**Task:** This task calls for copying every line in the data below that contains the word "NAND".

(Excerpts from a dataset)
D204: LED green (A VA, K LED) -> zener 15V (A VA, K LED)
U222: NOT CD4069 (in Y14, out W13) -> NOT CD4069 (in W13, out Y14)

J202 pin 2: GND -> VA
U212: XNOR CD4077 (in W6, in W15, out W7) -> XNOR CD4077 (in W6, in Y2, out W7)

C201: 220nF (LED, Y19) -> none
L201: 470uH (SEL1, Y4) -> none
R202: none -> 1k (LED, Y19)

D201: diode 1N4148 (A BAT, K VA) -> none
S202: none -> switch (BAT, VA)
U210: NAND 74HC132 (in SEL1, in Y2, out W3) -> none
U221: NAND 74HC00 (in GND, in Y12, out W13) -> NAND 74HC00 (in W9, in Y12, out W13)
* * *
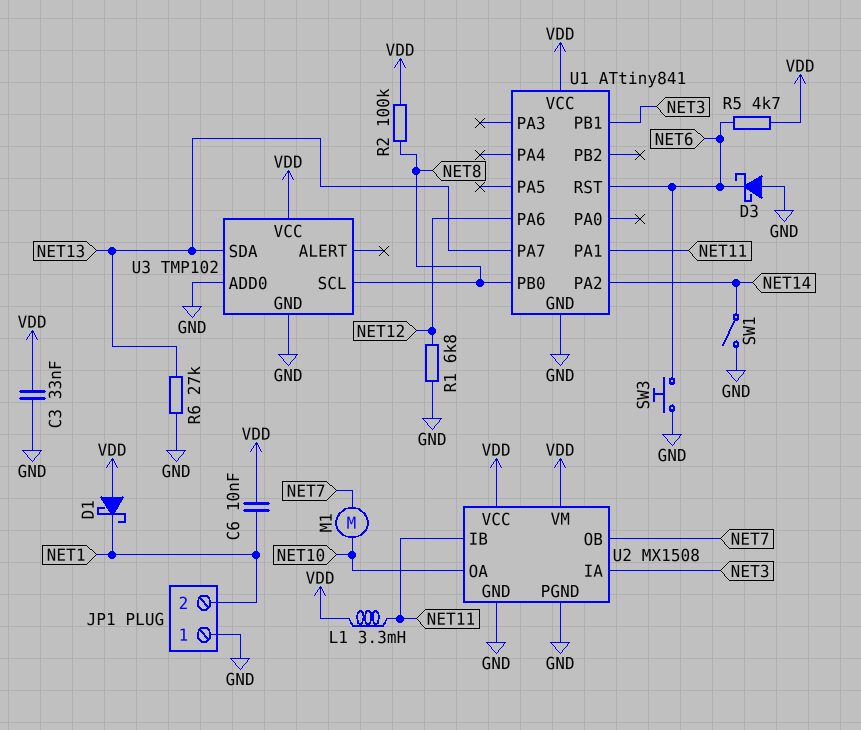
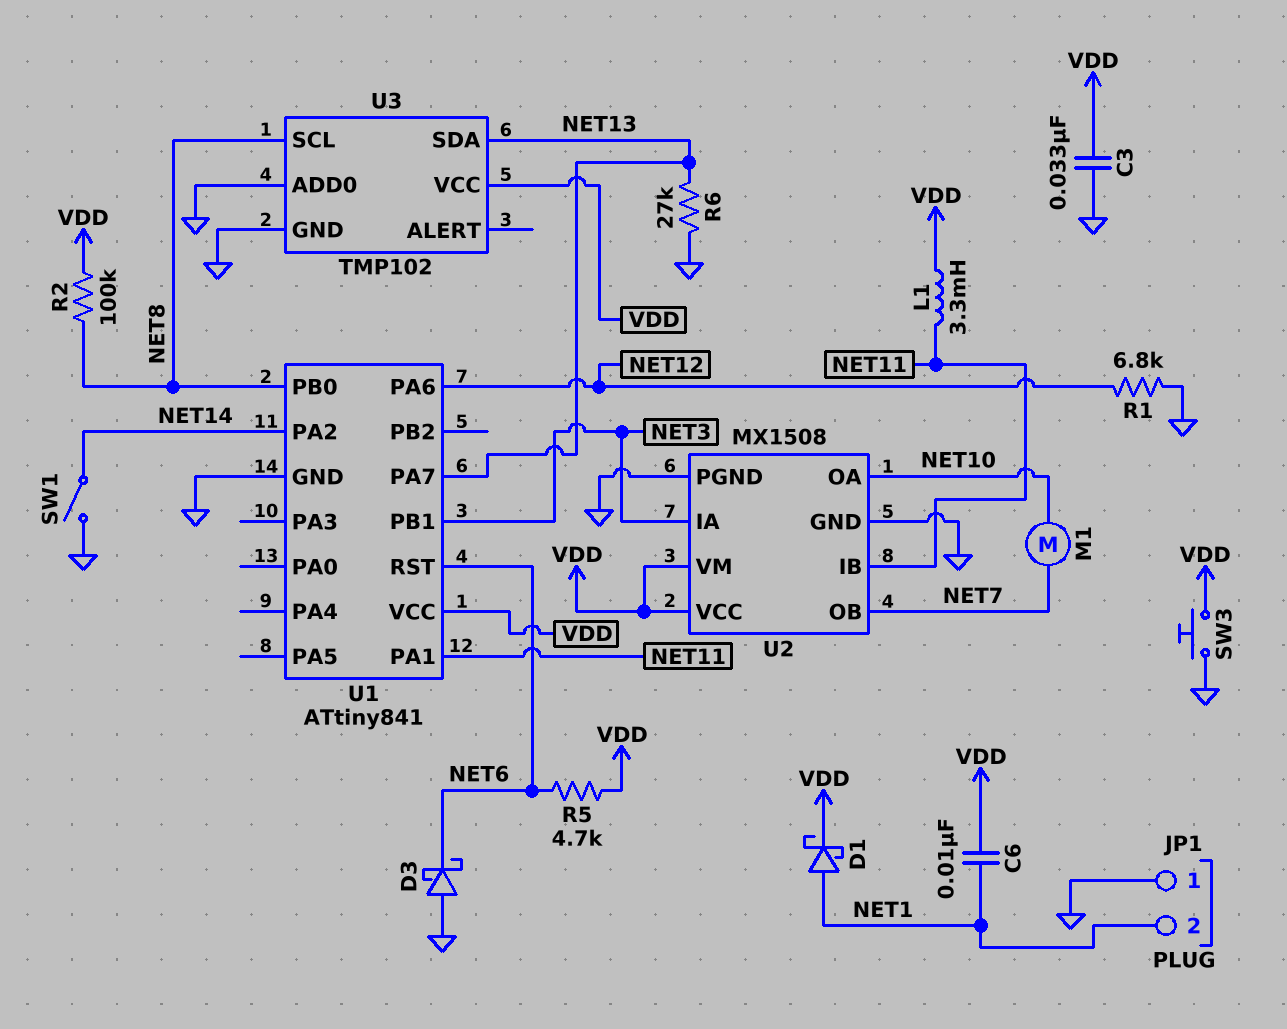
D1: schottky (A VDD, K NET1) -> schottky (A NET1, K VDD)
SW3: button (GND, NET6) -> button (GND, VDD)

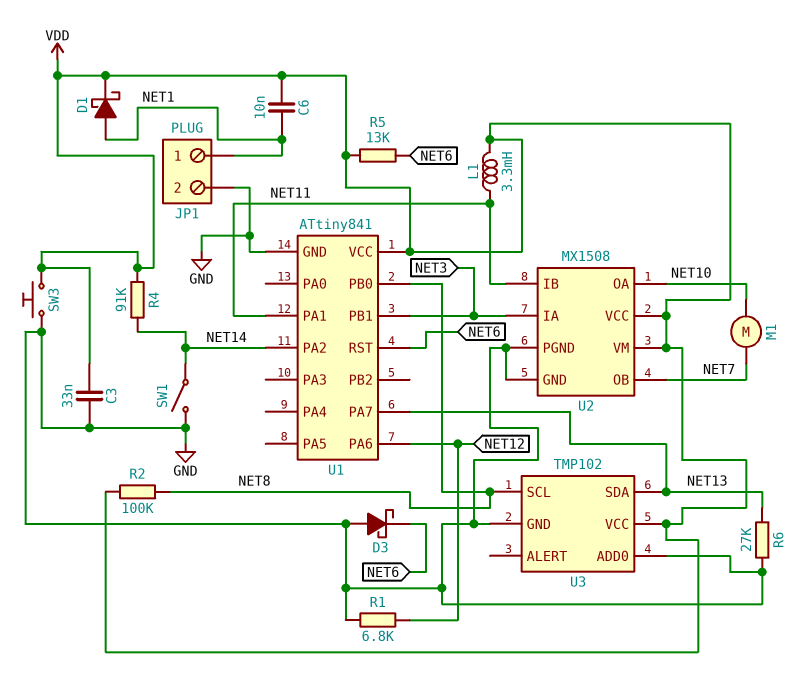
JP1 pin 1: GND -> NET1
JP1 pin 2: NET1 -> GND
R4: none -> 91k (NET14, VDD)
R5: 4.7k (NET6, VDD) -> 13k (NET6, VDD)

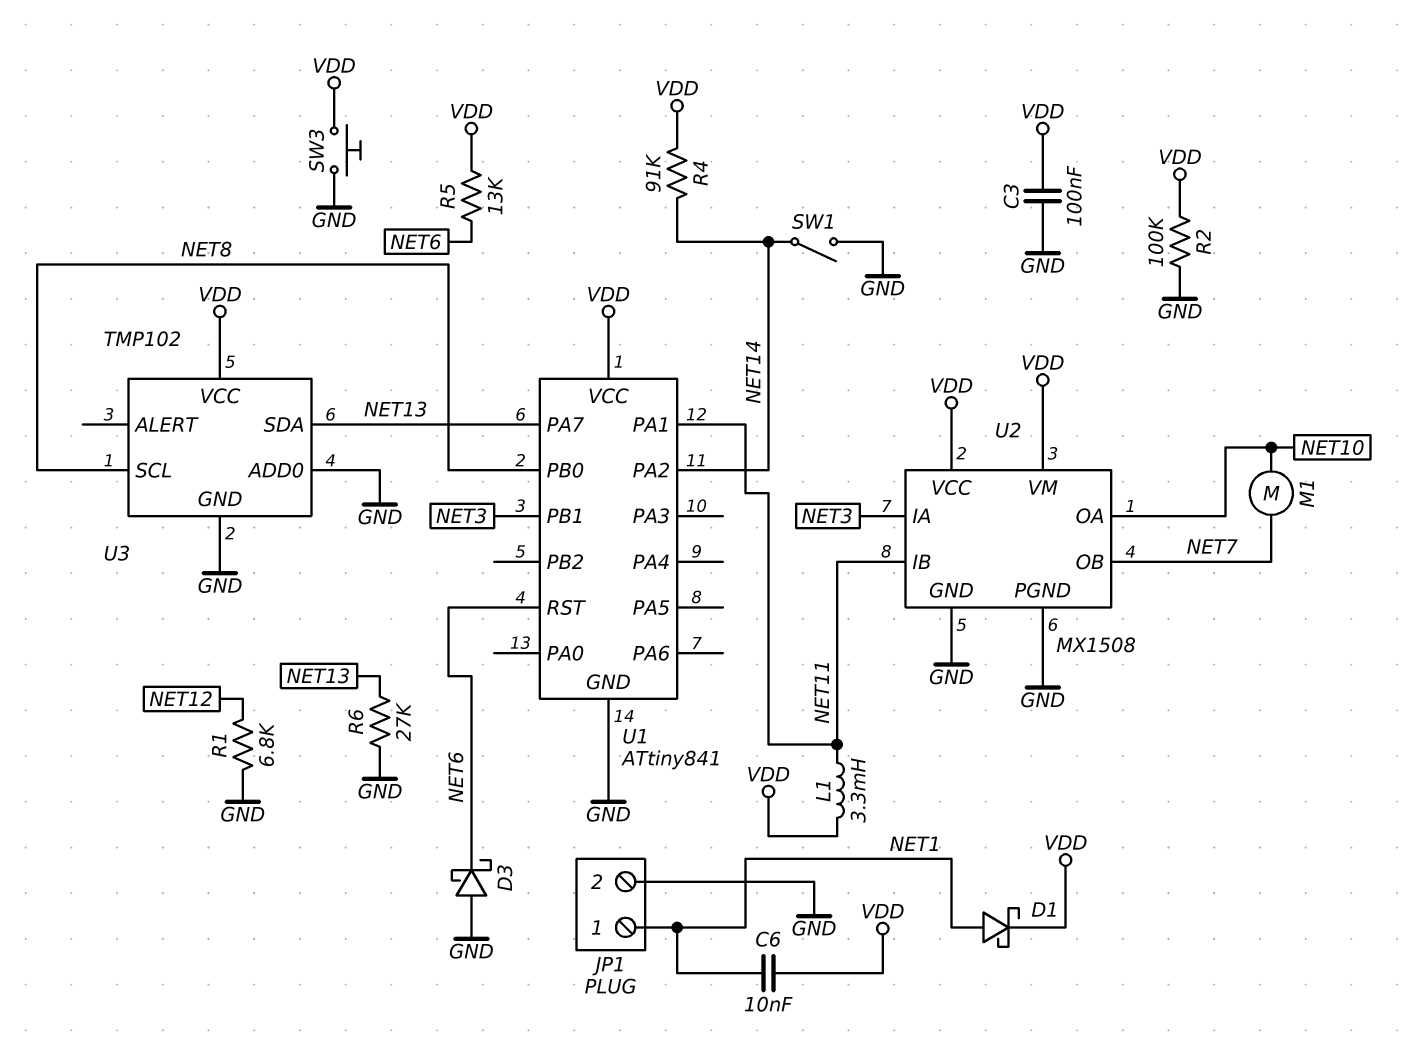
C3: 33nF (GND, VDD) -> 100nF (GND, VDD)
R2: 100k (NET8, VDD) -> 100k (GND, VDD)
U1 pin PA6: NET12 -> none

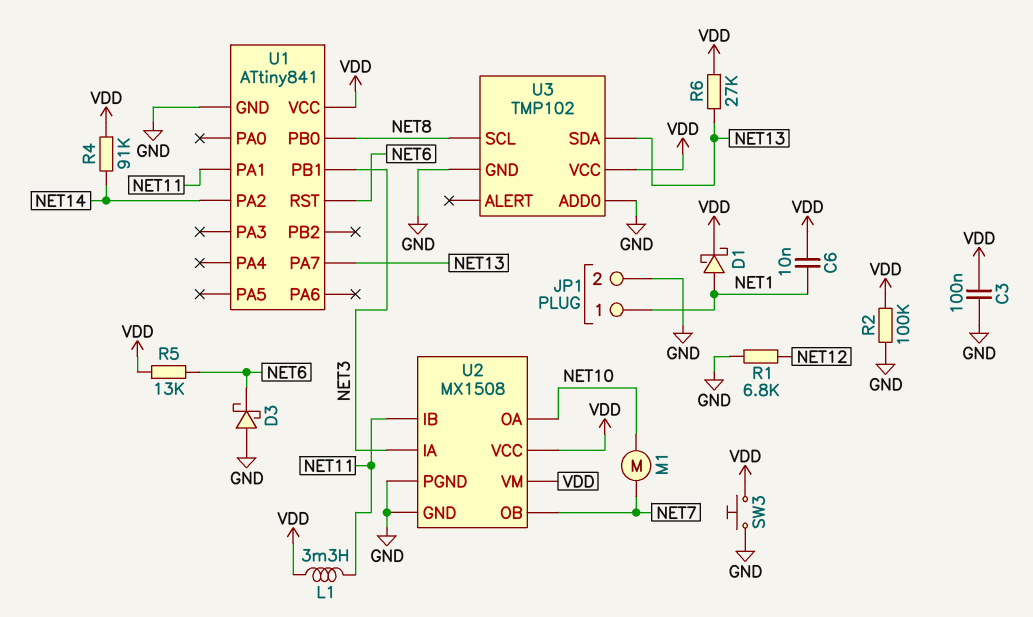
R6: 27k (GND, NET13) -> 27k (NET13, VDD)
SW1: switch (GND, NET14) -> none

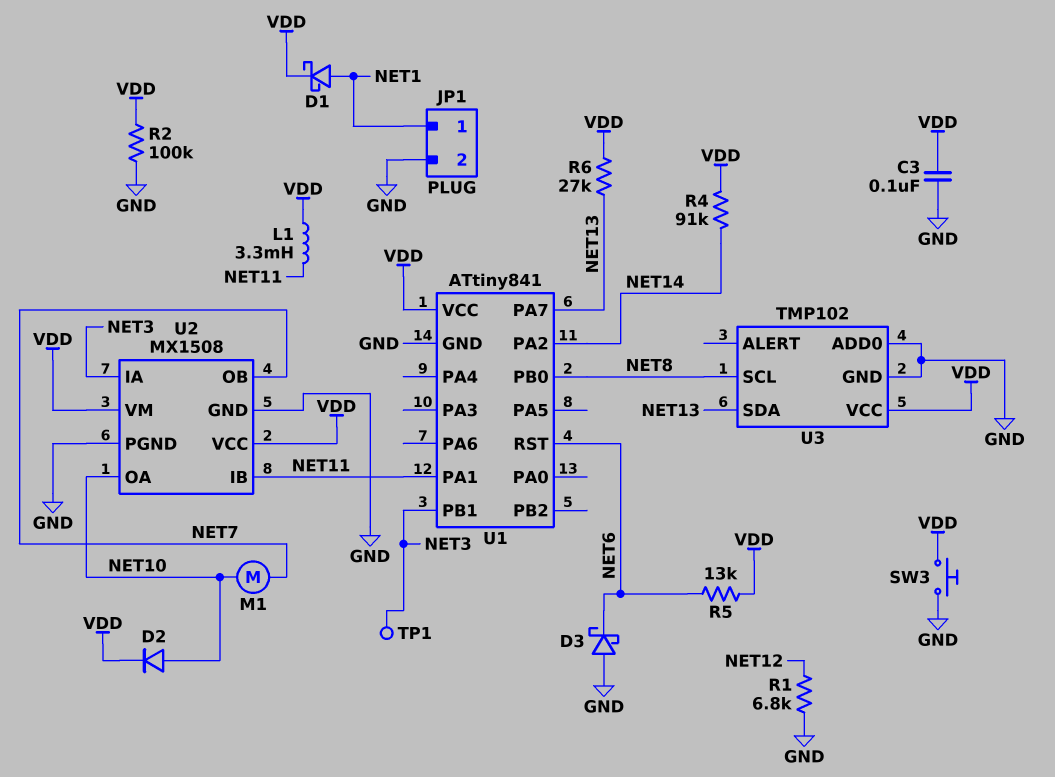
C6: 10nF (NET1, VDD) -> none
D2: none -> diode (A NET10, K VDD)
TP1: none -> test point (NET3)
--
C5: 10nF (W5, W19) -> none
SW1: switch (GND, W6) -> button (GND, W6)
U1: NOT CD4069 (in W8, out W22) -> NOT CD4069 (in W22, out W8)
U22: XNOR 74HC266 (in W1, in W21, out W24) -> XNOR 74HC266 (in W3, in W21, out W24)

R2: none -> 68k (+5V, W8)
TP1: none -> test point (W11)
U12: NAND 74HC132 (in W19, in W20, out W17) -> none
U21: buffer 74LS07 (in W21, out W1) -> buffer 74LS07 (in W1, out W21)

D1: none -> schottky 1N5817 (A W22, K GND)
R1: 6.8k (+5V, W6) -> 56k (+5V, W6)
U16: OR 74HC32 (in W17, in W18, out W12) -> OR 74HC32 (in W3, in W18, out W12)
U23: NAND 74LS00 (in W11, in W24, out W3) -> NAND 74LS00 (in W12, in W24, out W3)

**Solution for this task:**
U210: NAND 74HC132 (in SEL1, in Y2, out W3) -> none
U221: NAND 74HC00 (in GND, in Y12, out W13) -> NAND 74HC00 (in W9, in Y12, out W13)
U12: NAND 74HC132 (in W19, in W20, out W17) -> none
U23: NAND 74LS00 (in W11, in W24, out W3) -> NAND 74LS00 (in W12, in W24, out W3)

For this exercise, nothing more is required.